Records supplied: Begin

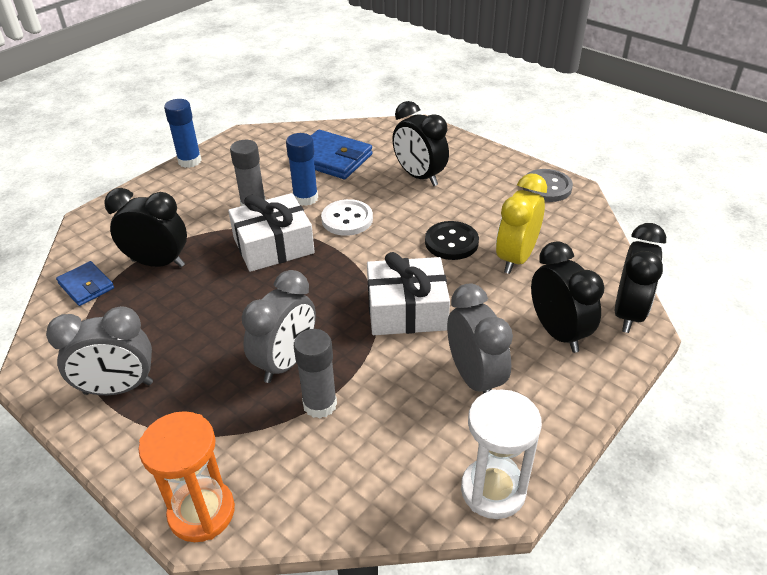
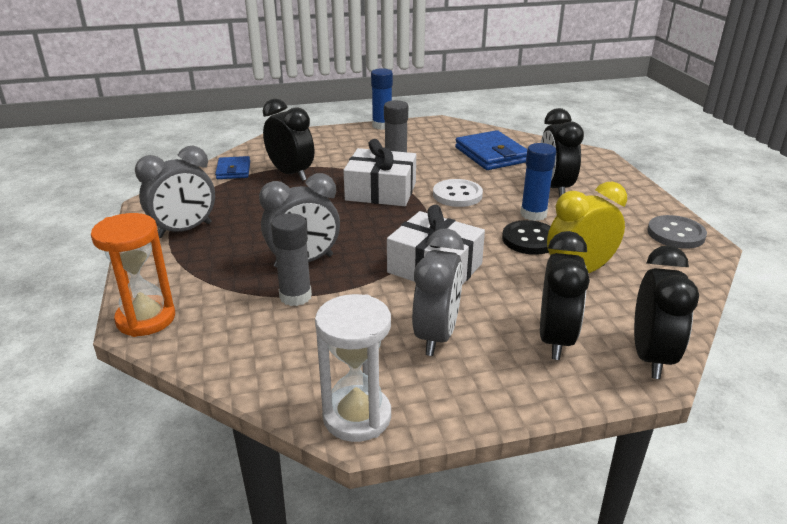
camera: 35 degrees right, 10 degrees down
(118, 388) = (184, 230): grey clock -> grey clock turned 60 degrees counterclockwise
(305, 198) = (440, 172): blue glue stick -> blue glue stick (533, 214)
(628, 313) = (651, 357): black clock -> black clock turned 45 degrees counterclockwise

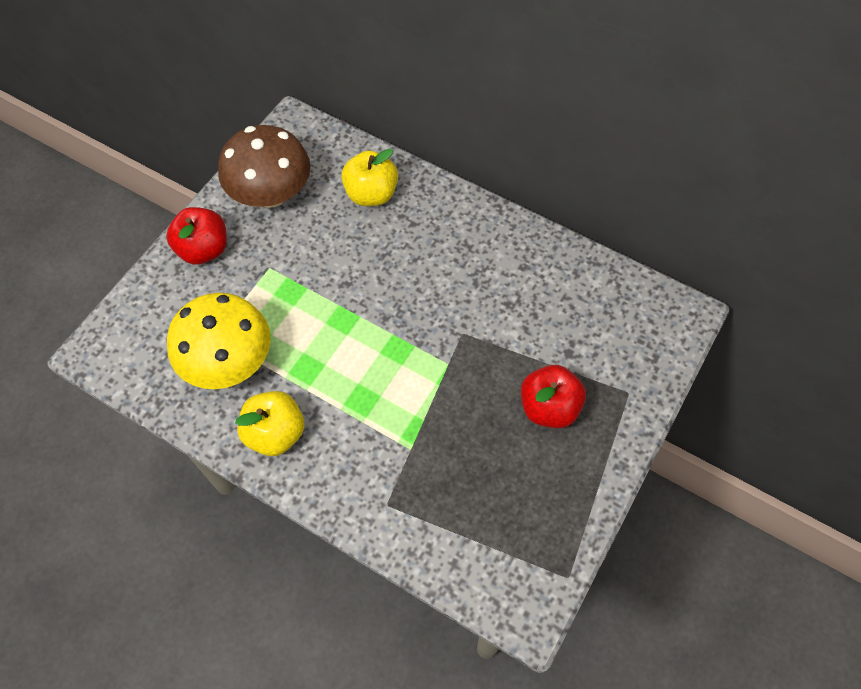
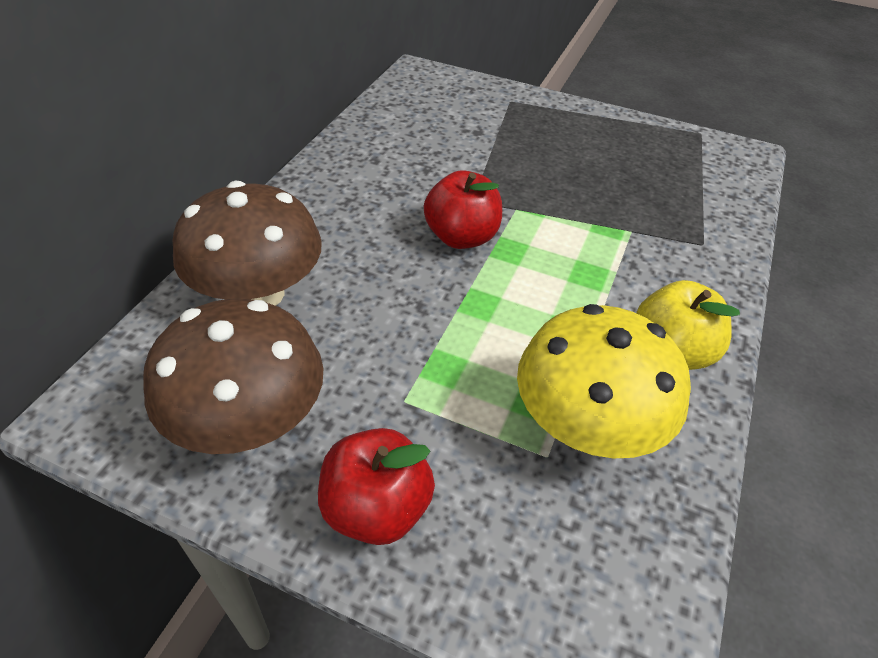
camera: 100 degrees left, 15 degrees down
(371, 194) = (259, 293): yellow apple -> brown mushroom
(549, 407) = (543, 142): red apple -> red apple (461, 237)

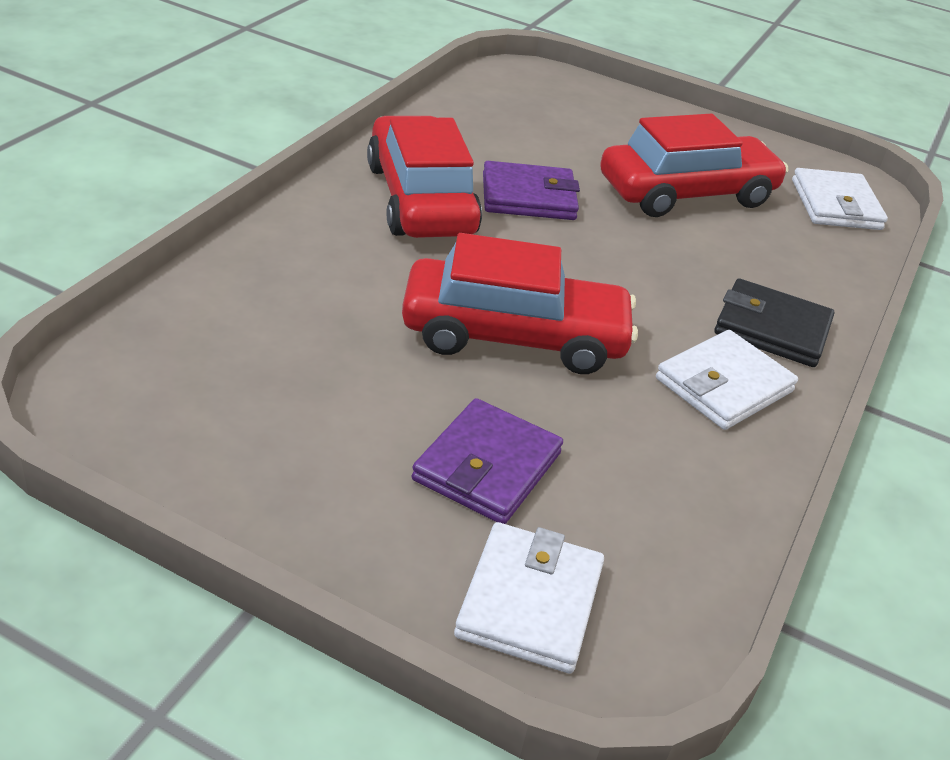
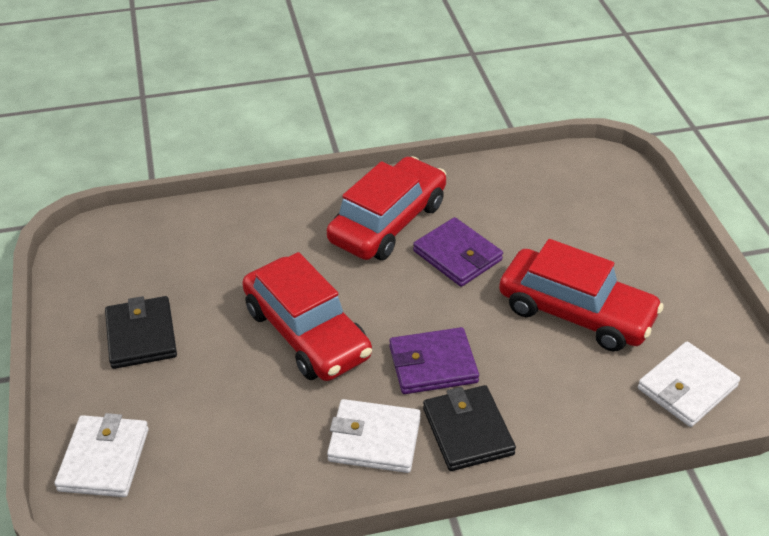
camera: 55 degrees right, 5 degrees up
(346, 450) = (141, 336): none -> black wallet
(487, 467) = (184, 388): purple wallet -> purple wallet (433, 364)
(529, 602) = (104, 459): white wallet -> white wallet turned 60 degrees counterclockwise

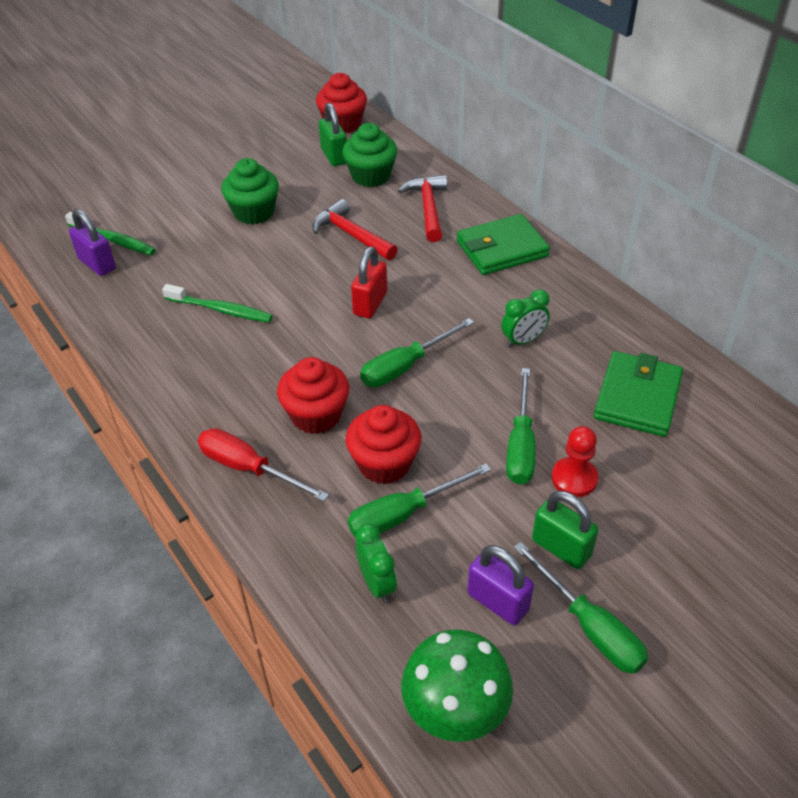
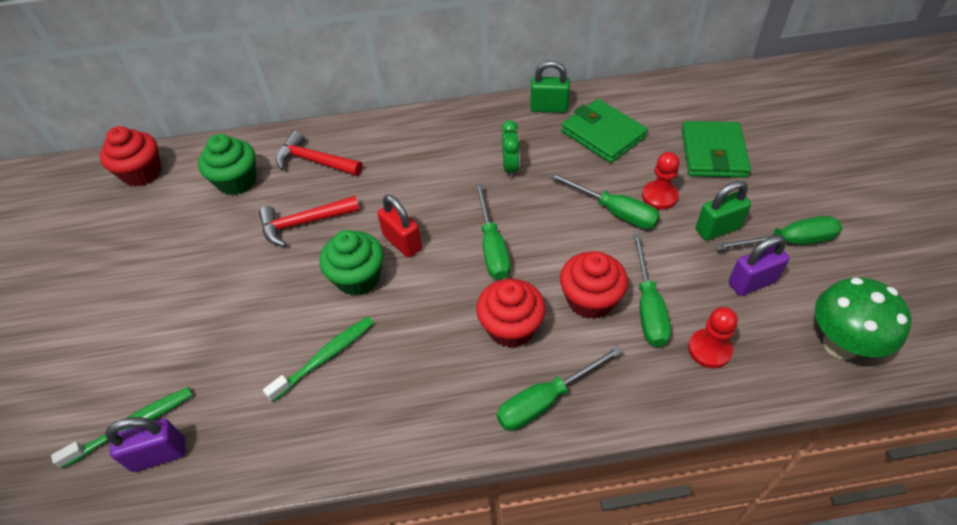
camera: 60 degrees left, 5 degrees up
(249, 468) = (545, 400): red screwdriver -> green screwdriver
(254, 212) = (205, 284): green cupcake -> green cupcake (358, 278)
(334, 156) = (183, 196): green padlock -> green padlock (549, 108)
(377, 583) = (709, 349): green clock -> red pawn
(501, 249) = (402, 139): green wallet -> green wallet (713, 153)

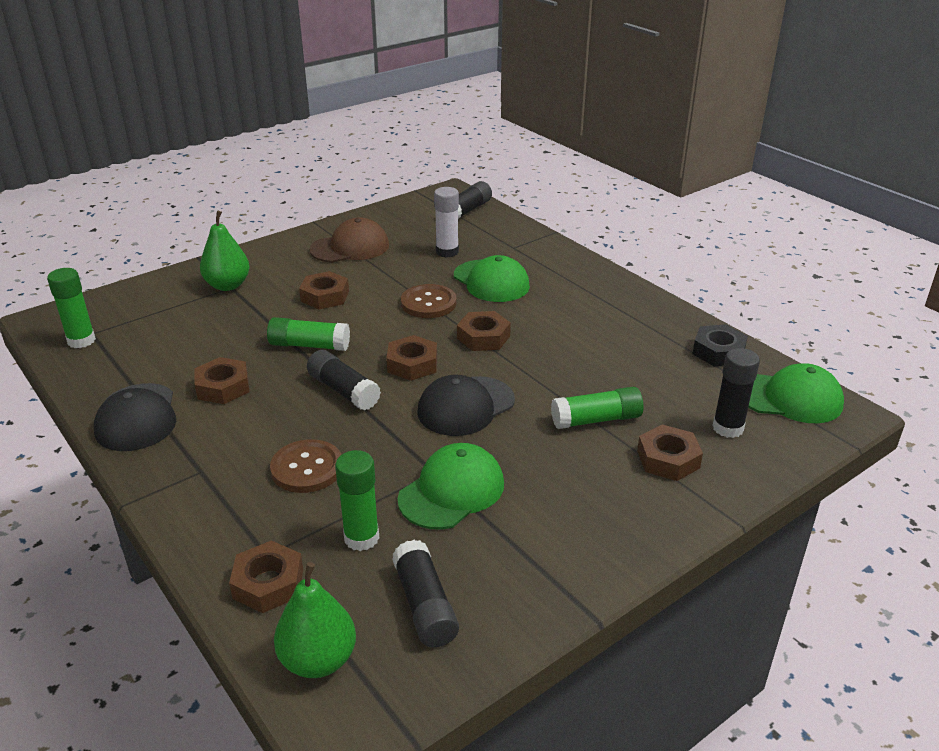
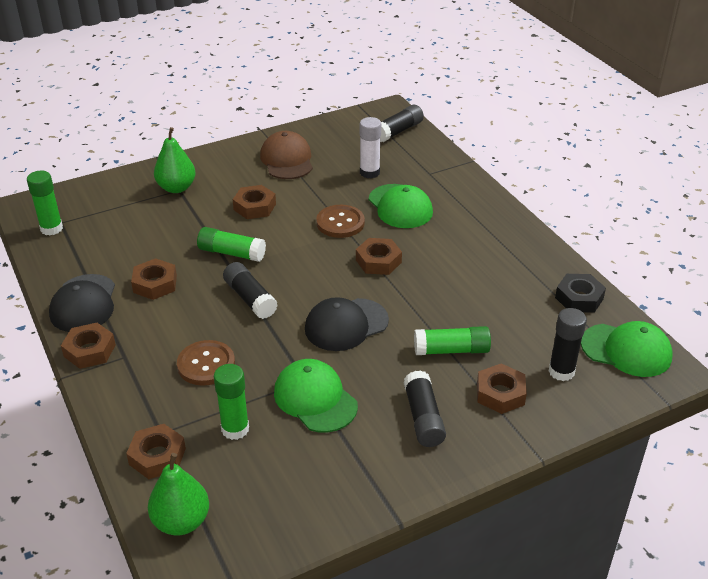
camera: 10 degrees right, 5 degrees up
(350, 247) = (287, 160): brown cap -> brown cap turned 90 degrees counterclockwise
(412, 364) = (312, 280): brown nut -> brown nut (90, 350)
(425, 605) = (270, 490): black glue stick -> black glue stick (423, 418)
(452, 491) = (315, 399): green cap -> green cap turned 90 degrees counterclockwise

Records supplied: End

- **What the exercise asks**:
Wherever an image sits in the data, omit it; everything else must be copied exactly.

- **Solution for this task**:
camera: 35 degrees right, 10 degrees down
(118, 388) = (184, 230): grey clock -> grey clock turned 60 degrees counterclockwise
(305, 198) = (440, 172): blue glue stick -> blue glue stick (533, 214)
(628, 313) = (651, 357): black clock -> black clock turned 45 degrees counterclockwise

camera: 100 degrees left, 15 degrees down
(371, 194) = (259, 293): yellow apple -> brown mushroom
(549, 407) = (543, 142): red apple -> red apple (461, 237)

camera: 55 degrees right, 5 degrees up
(346, 450) = (141, 336): none -> black wallet
(487, 467) = (184, 388): purple wallet -> purple wallet (433, 364)
(529, 602) = (104, 459): white wallet -> white wallet turned 60 degrees counterclockwise

camera: 60 degrees left, 5 degrees up
(249, 468) = (545, 400): red screwdriver -> green screwdriver
(254, 212) = (205, 284): green cupcake -> green cupcake (358, 278)
(334, 156) = (183, 196): green padlock -> green padlock (549, 108)
(377, 583) = (709, 349): green clock -> red pawn
(501, 249) = (402, 139): green wallet -> green wallet (713, 153)

camera: 10 degrees right, 5 degrees up
(350, 247) = (287, 160): brown cap -> brown cap turned 90 degrees counterclockwise
(412, 364) = (312, 280): brown nut -> brown nut (90, 350)
(425, 605) = (270, 490): black glue stick -> black glue stick (423, 418)
(452, 491) = (315, 399): green cap -> green cap turned 90 degrees counterclockwise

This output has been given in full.